→ **ACTIVITY**: Note each line of the listing that contains the string "cone", and copy it.

→ **GIVEN DATA**:
"""

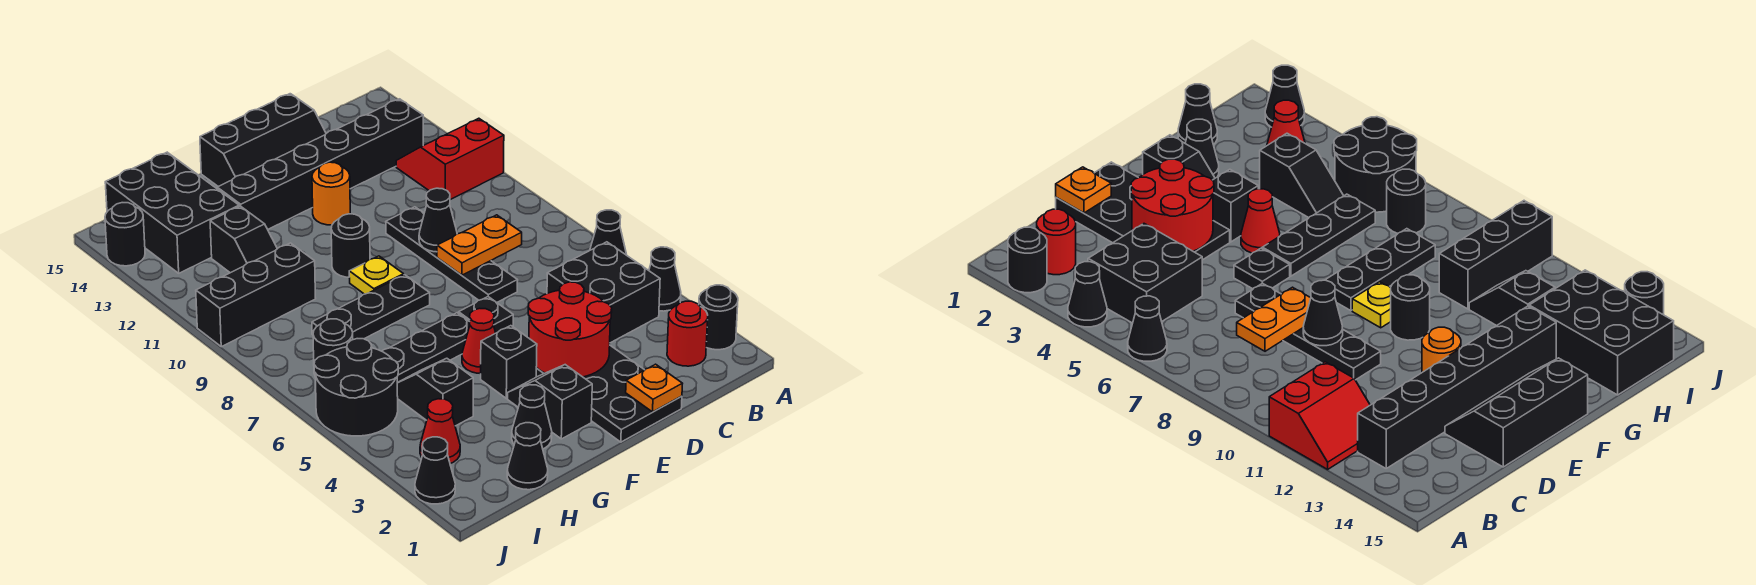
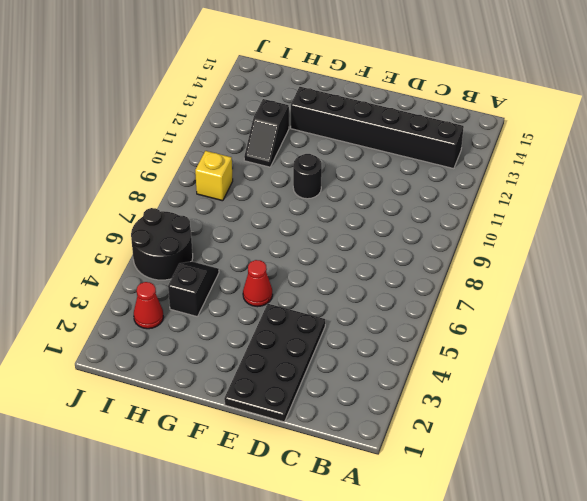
yellow brick I9 level 1 -> none
none -> black round brick A2 level 1
none -> black cone A4 level 1
none -> black cone A6 level 1
none -> red slope A11:B12 level 1 top 11

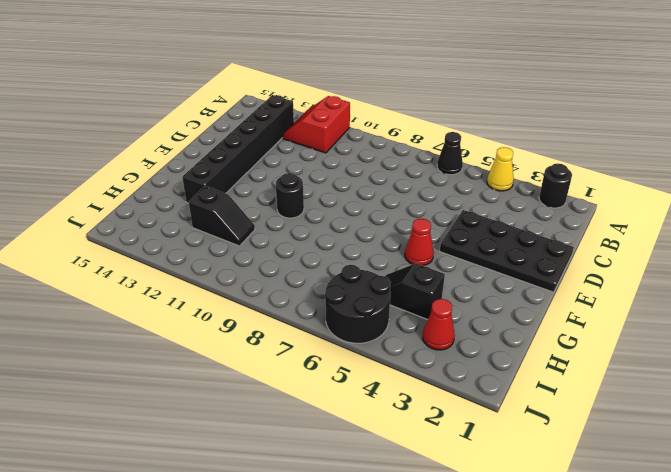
yellow cone A4 level 1 -> black cone A4 level 1
none -> red round brick B2 level 1
none -> black brick B4:C5 level 1
none -> black plate D7:D10 level 1
none -> black slope D14:F15 level 1 top 15

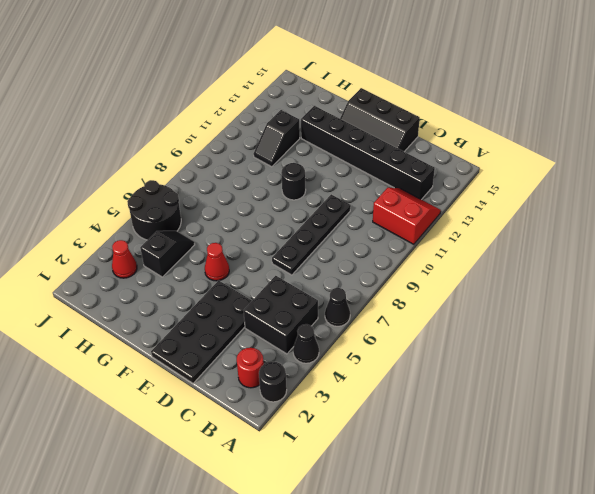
none -> black plate E6 level 1
none -> orange round brick E12 level 1
none -> black slope F2:F3 level 1 top 2
none -> black brick F4 level 1

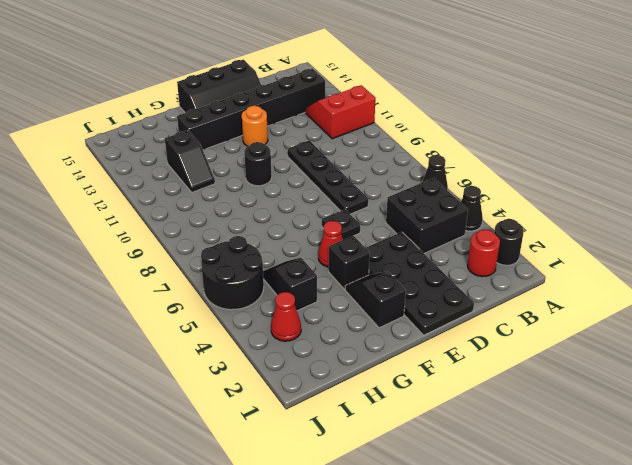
none -> black plate F6:H6 level 1
none -> black plate F8:H8 level 1
none -> yellow plate F9 level 1
none -> black cone G2 level 1

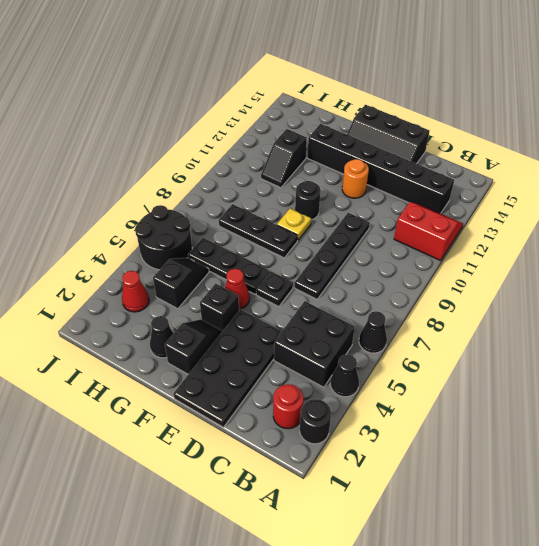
none -> black cone H1 level 1
none -> black brick H10:J10 level 1
none -> black brick H13:I15 level 1
none -> black round brick I7 level 1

"""

→ **ANSWER BELOW**:
none -> black cone A4 level 1
none -> black cone A6 level 1
yellow cone A4 level 1 -> black cone A4 level 1
none -> black cone G2 level 1
none -> black cone H1 level 1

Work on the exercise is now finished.